Go to the line containing "C212: 680pF (GND, NET14)" in the records below and print it and every following line exactly, on through the line containing "Q203: NPN 2N2222", then stop.

**Records shown:**
☆ ☆ ☆ ☆ ☆ ☆ ☆

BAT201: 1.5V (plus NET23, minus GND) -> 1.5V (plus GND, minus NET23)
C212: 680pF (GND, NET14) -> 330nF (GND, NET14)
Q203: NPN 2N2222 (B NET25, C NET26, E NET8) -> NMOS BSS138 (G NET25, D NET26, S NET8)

☆ ☆ ☆ ☆ ☆ ☆ ☆

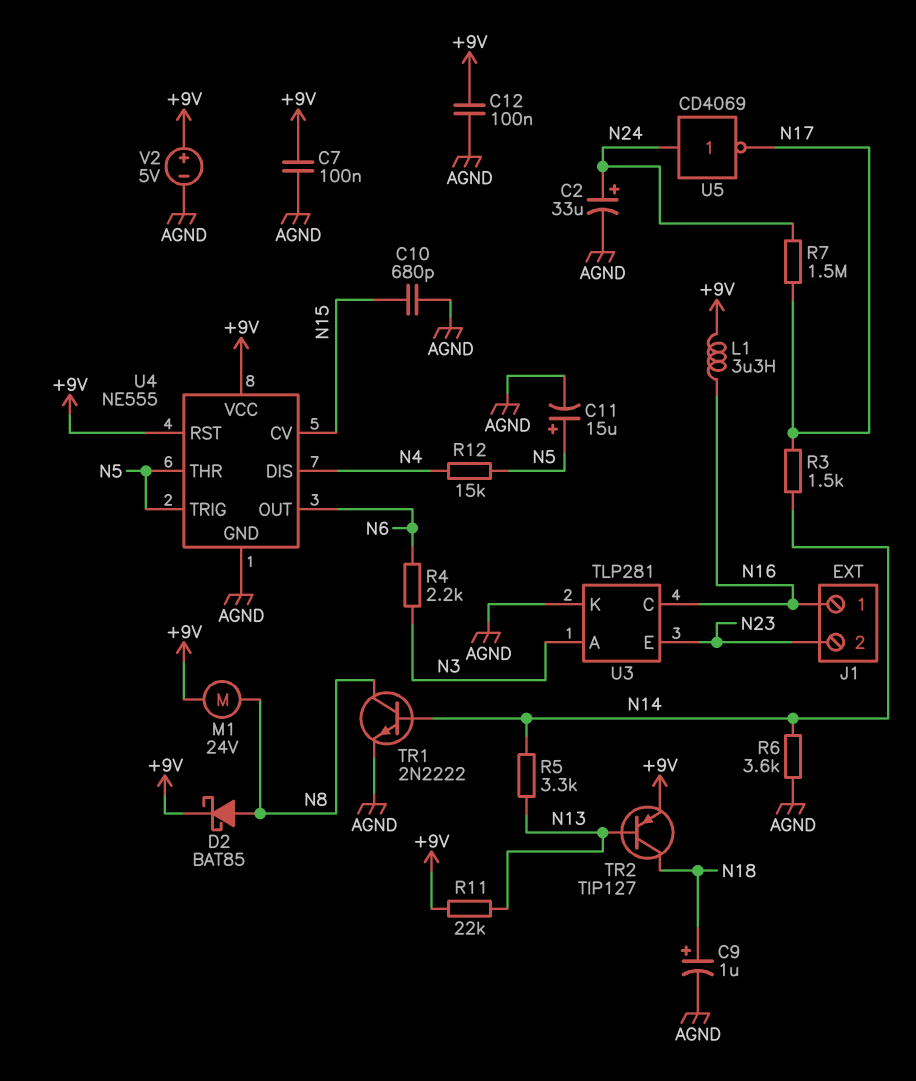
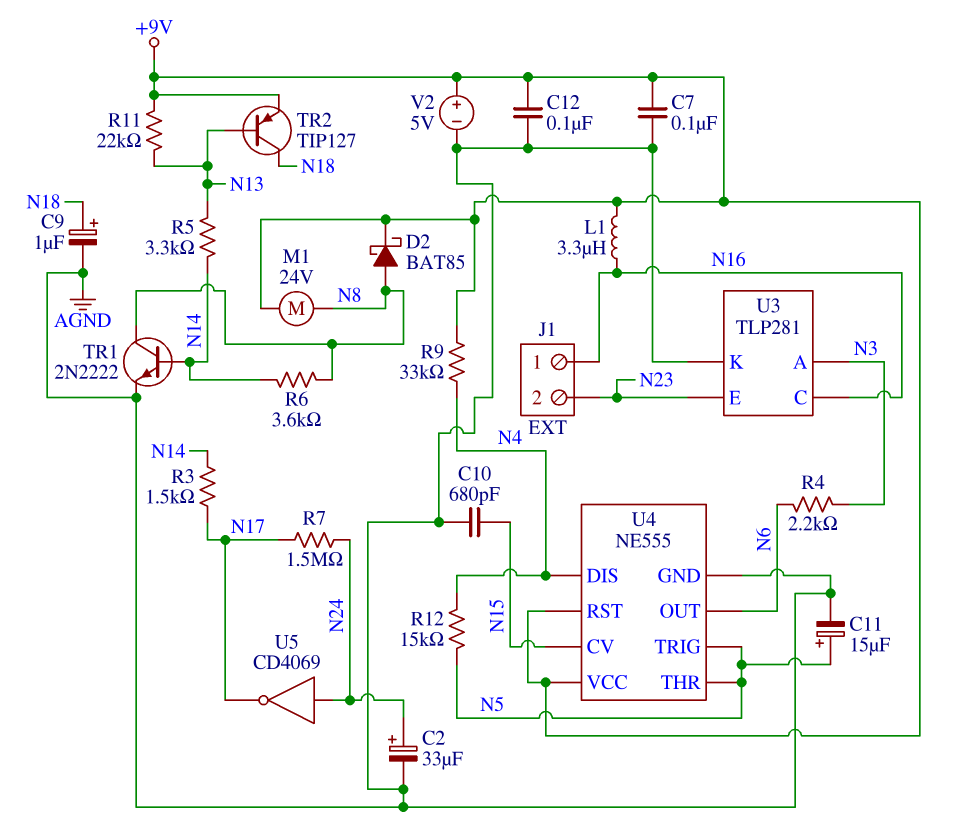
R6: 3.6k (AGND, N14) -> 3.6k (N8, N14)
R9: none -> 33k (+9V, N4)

☆ ☆ ☆ ☆ ☆ ☆ ☆

**Solution for this exercise:**
C212: 680pF (GND, NET14) -> 330nF (GND, NET14)
Q203: NPN 2N2222 (B NET25, C NET26, E NET8) -> NMOS BSS138 (G NET25, D NET26, S NET8)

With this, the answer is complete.